Structured diff data:
* * * * * * *

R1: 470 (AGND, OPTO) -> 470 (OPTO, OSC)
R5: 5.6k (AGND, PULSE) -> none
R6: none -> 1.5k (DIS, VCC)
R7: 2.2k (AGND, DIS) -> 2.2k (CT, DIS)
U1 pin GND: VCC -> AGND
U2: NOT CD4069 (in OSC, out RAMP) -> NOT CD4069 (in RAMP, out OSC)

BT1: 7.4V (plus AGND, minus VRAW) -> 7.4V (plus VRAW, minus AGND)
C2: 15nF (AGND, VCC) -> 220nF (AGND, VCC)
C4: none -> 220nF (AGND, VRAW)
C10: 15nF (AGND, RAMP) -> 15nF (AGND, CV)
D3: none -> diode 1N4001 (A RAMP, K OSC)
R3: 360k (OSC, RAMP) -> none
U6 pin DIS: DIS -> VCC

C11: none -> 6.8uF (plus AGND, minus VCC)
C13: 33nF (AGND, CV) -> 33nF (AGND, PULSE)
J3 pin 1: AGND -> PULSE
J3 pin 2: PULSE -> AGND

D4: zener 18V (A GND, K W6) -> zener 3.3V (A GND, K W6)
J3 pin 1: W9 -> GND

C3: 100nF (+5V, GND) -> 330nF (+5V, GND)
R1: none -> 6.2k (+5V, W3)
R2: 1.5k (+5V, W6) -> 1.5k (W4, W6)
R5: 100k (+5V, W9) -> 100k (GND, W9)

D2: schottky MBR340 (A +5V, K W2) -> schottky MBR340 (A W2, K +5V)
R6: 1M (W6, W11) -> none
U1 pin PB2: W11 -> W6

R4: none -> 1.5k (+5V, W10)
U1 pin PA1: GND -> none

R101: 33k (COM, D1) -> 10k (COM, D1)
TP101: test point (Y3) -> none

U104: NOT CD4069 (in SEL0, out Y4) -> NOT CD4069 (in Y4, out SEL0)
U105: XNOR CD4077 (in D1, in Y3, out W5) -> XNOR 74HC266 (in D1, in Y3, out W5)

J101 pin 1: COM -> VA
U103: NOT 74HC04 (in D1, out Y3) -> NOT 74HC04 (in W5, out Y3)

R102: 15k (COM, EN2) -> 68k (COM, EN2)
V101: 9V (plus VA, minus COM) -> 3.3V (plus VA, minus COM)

* * * * * * *

(Work request) Give back exactly the lines above starting at the line where "C13: 33nF (AGND, CV) -> 33nF (AGND, PULSE)" appears and ending at the line where "D2: schottky MBR340" appears, both included, with no other lines.

(Task response)
C13: 33nF (AGND, CV) -> 33nF (AGND, PULSE)
J3 pin 1: AGND -> PULSE
J3 pin 2: PULSE -> AGND

D4: zener 18V (A GND, K W6) -> zener 3.3V (A GND, K W6)
J3 pin 1: W9 -> GND

C3: 100nF (+5V, GND) -> 330nF (+5V, GND)
R1: none -> 6.2k (+5V, W3)
R2: 1.5k (+5V, W6) -> 1.5k (W4, W6)
R5: 100k (+5V, W9) -> 100k (GND, W9)

D2: schottky MBR340 (A +5V, K W2) -> schottky MBR340 (A W2, K +5V)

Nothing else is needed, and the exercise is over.